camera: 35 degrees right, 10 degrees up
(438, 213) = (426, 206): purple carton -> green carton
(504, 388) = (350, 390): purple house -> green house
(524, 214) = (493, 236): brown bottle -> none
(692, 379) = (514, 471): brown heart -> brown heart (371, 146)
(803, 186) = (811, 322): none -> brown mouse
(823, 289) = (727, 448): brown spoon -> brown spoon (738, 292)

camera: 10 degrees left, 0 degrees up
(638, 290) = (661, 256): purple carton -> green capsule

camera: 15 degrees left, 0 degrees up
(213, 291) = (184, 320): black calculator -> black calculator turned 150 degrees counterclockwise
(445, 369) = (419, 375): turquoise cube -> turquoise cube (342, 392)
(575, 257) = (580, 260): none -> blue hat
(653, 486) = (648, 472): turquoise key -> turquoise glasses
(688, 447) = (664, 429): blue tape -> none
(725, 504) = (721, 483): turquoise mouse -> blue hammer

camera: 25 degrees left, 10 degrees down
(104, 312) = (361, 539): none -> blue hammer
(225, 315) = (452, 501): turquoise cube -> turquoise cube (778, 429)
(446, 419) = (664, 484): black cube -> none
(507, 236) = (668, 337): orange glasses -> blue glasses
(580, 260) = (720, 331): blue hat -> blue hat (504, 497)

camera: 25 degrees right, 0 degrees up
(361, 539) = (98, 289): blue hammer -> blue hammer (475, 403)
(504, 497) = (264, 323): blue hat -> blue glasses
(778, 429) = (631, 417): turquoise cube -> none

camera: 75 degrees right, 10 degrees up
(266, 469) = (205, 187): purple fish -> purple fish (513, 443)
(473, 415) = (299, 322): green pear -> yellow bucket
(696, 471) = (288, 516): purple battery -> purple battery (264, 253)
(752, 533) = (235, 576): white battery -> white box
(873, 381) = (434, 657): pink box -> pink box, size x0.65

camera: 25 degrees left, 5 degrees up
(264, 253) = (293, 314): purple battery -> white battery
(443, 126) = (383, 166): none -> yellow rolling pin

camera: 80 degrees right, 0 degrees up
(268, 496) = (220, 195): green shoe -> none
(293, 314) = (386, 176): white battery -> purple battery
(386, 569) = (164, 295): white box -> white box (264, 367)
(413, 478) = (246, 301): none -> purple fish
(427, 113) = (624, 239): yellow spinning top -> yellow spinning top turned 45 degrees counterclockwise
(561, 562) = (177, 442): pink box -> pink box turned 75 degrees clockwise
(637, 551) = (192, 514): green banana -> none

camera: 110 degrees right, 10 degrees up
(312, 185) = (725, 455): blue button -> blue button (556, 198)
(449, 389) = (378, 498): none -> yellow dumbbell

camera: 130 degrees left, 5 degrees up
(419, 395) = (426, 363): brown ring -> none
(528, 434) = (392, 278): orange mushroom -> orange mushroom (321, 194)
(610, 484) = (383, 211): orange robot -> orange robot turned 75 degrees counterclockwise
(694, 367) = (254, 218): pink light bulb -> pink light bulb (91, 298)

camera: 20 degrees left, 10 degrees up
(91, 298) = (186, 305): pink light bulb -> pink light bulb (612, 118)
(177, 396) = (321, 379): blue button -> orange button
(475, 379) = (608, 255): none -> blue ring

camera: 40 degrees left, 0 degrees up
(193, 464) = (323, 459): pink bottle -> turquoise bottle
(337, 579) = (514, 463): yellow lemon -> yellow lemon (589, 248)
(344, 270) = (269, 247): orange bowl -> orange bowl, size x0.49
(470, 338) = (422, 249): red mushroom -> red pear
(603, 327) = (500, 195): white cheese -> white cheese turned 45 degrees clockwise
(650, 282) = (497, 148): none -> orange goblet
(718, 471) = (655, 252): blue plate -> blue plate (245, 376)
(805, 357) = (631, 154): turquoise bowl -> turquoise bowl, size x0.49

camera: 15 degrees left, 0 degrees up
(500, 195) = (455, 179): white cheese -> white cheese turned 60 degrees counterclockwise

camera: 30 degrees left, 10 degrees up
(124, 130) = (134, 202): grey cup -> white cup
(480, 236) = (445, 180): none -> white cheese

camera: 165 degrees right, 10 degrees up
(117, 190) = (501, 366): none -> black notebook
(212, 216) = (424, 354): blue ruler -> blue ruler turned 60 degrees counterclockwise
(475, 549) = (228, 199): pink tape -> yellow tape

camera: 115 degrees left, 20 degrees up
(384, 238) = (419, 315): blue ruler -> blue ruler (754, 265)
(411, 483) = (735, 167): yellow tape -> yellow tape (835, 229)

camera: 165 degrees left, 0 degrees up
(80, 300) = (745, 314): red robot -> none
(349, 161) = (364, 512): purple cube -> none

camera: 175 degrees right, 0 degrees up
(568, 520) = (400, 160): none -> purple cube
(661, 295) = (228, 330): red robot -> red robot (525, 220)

═══

● **WHAT IS REQUIRED**
Nothing beyond the line containing "(580, 260) = (720, 331): blue" is to be output; the lines above, from the first one onward to that line, are to be transcribed exactly.

● **FINAL ANSWER**
camera: 35 degrees right, 10 degrees up
(438, 213) = (426, 206): purple carton -> green carton
(504, 388) = (350, 390): purple house -> green house
(524, 214) = (493, 236): brown bottle -> none
(692, 379) = (514, 471): brown heart -> brown heart (371, 146)
(803, 186) = (811, 322): none -> brown mouse
(823, 289) = (727, 448): brown spoon -> brown spoon (738, 292)

camera: 10 degrees left, 0 degrees up
(638, 290) = (661, 256): purple carton -> green capsule

camera: 15 degrees left, 0 degrees up
(213, 291) = (184, 320): black calculator -> black calculator turned 150 degrees counterclockwise
(445, 369) = (419, 375): turquoise cube -> turquoise cube (342, 392)
(575, 257) = (580, 260): none -> blue hat
(653, 486) = (648, 472): turquoise key -> turquoise glasses
(688, 447) = (664, 429): blue tape -> none
(725, 504) = (721, 483): turquoise mouse -> blue hammer

camera: 25 degrees left, 10 degrees down
(104, 312) = (361, 539): none -> blue hammer
(225, 315) = (452, 501): turquoise cube -> turquoise cube (778, 429)
(446, 419) = (664, 484): black cube -> none
(507, 236) = (668, 337): orange glasses -> blue glasses
(580, 260) = (720, 331): blue hat -> blue hat (504, 497)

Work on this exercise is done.